● DATA FOR ANALYSIS

####################

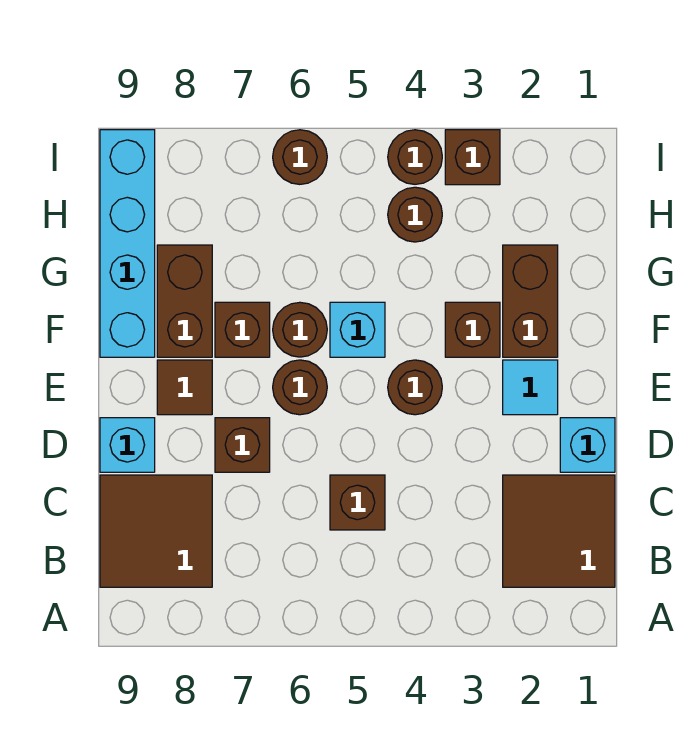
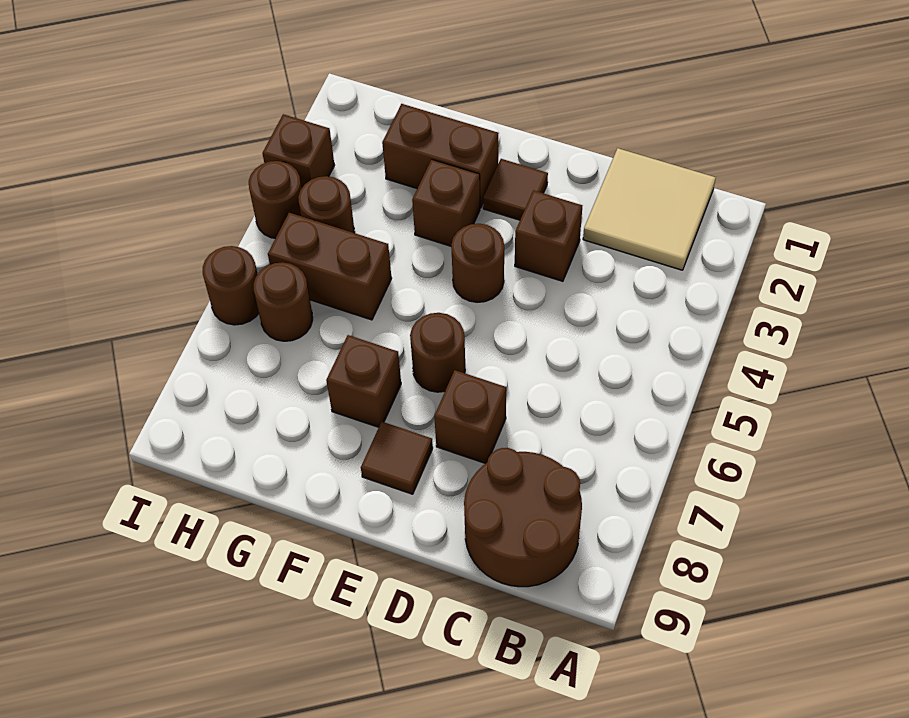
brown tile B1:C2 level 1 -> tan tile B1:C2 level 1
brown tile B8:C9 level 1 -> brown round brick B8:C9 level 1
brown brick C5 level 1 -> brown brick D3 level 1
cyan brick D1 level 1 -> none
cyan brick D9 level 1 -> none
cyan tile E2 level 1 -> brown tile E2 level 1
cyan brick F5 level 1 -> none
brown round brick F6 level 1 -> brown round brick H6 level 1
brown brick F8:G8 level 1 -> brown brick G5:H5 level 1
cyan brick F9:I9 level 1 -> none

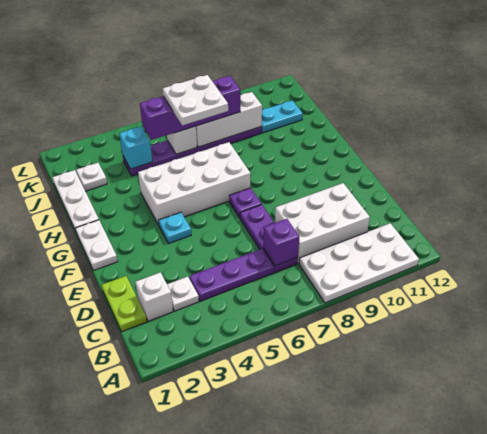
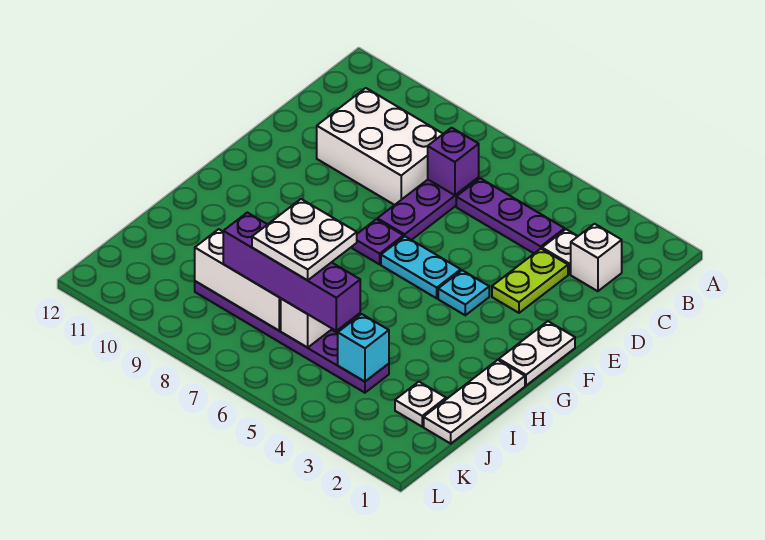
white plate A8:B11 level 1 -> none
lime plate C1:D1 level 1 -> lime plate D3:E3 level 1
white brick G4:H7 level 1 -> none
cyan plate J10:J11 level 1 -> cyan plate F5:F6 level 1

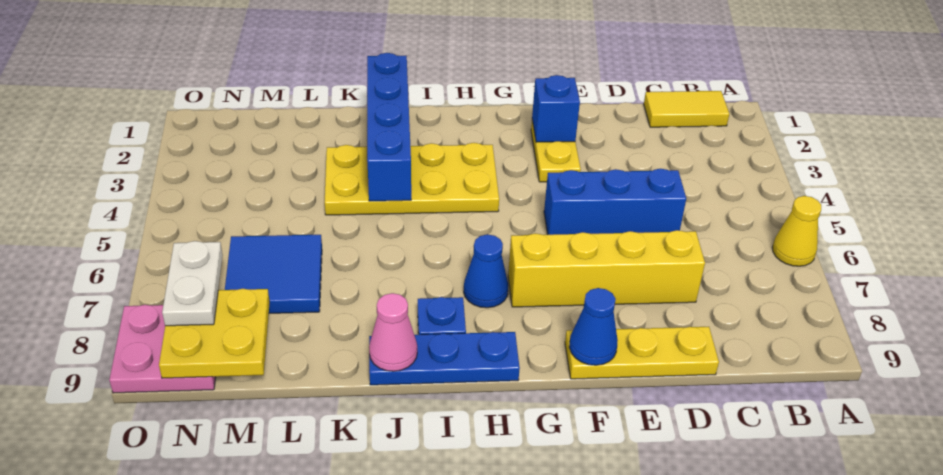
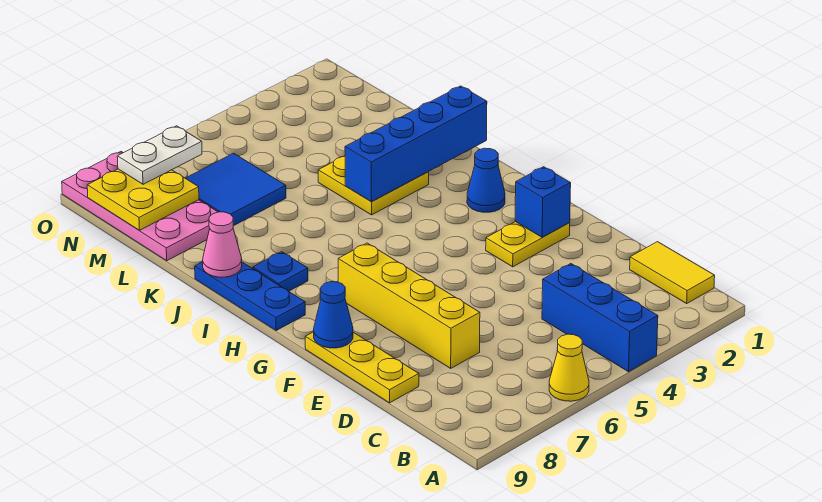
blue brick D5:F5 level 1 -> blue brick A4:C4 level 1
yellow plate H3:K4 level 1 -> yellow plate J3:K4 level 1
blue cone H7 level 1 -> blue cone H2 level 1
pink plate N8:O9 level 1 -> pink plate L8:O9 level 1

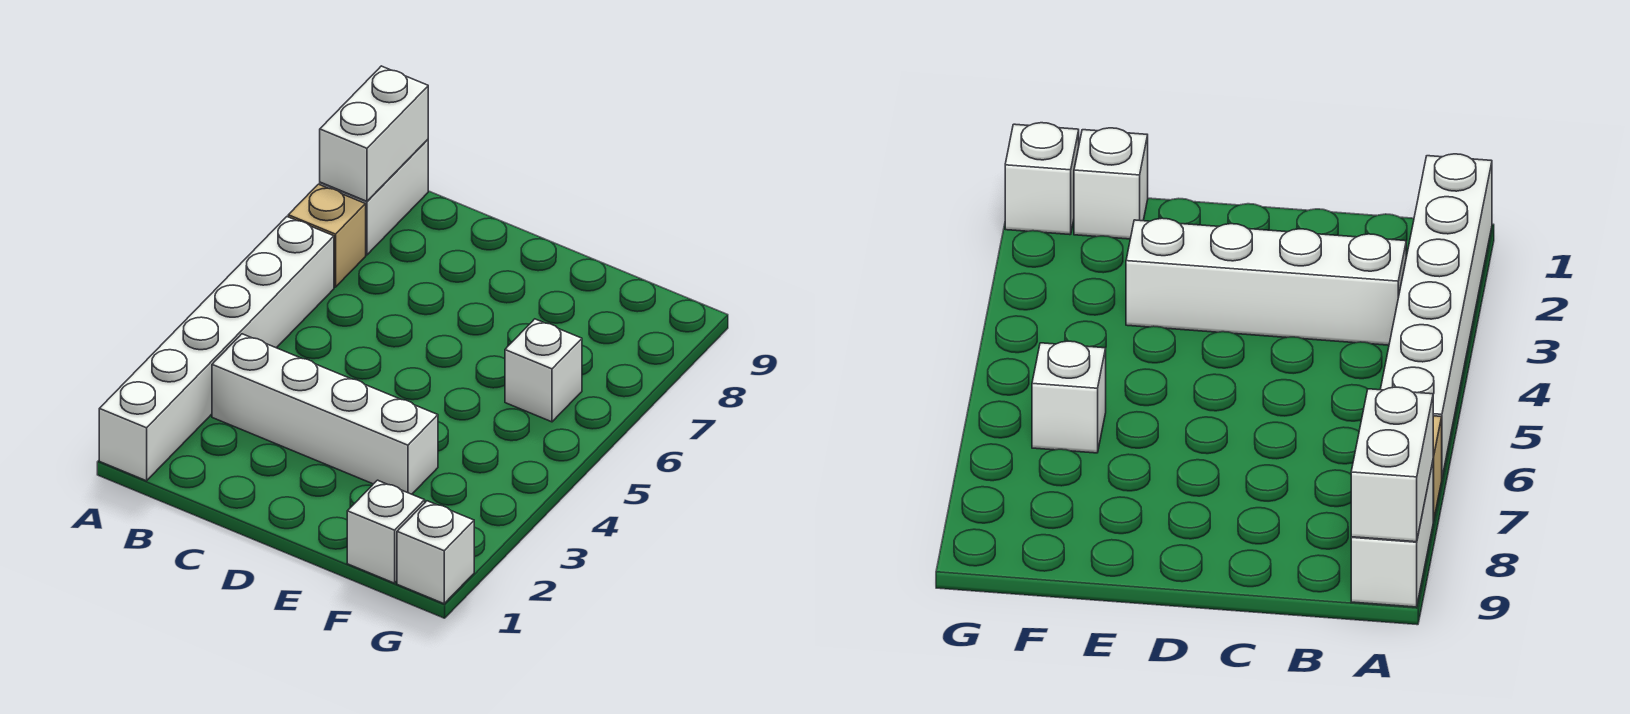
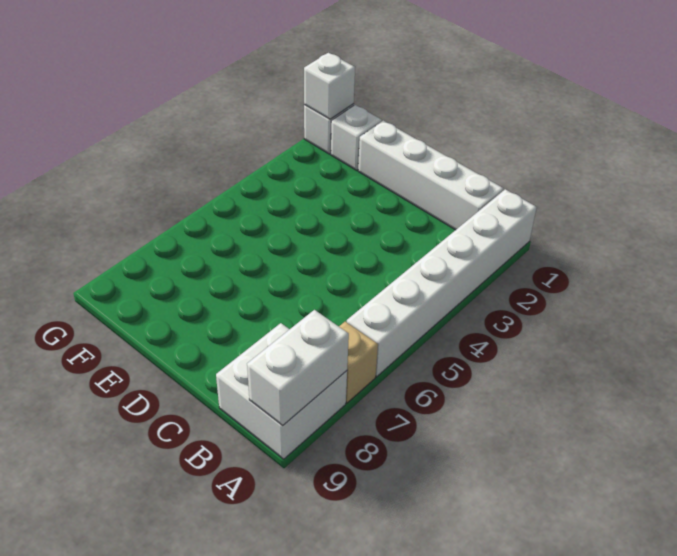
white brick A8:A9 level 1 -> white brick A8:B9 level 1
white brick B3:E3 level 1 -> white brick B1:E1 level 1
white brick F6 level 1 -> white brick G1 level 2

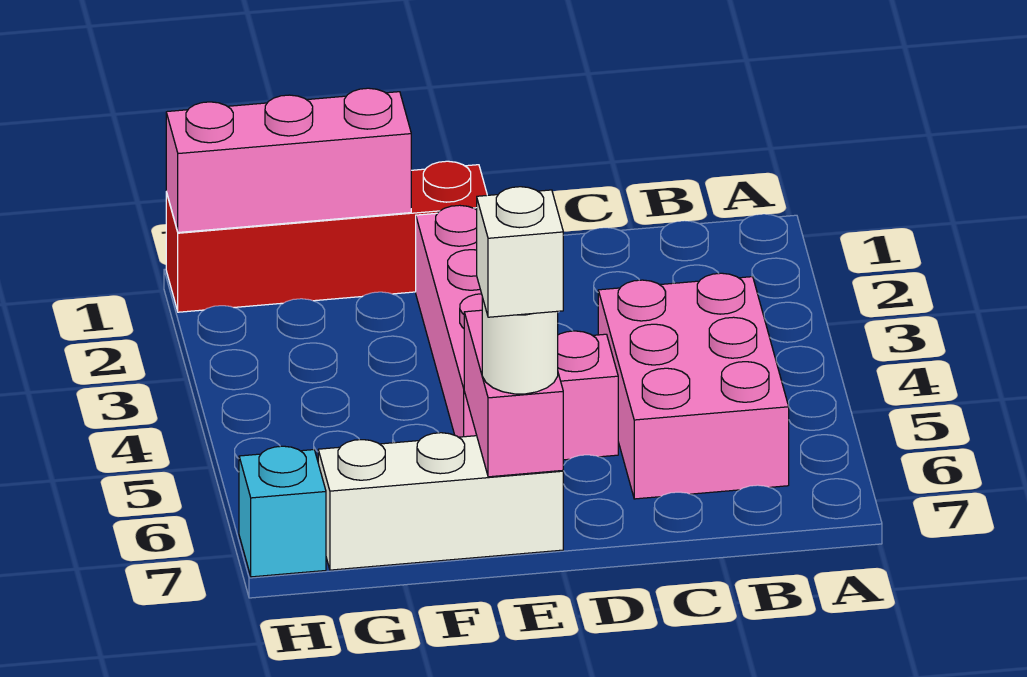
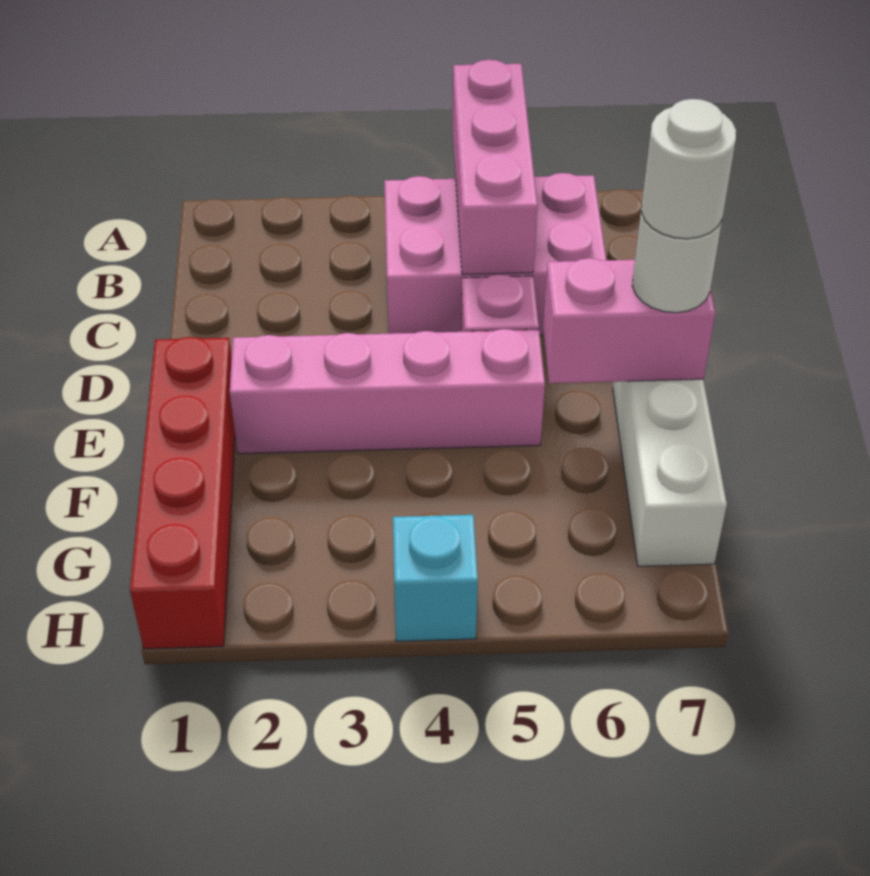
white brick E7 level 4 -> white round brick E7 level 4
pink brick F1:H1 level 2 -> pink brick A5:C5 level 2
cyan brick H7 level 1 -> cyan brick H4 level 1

####################

● EXERCISE PROMPT
Determine how many of the lines above include the word "brown", then give that number and nothing else.

● RESULT OF THE EXERCISE
6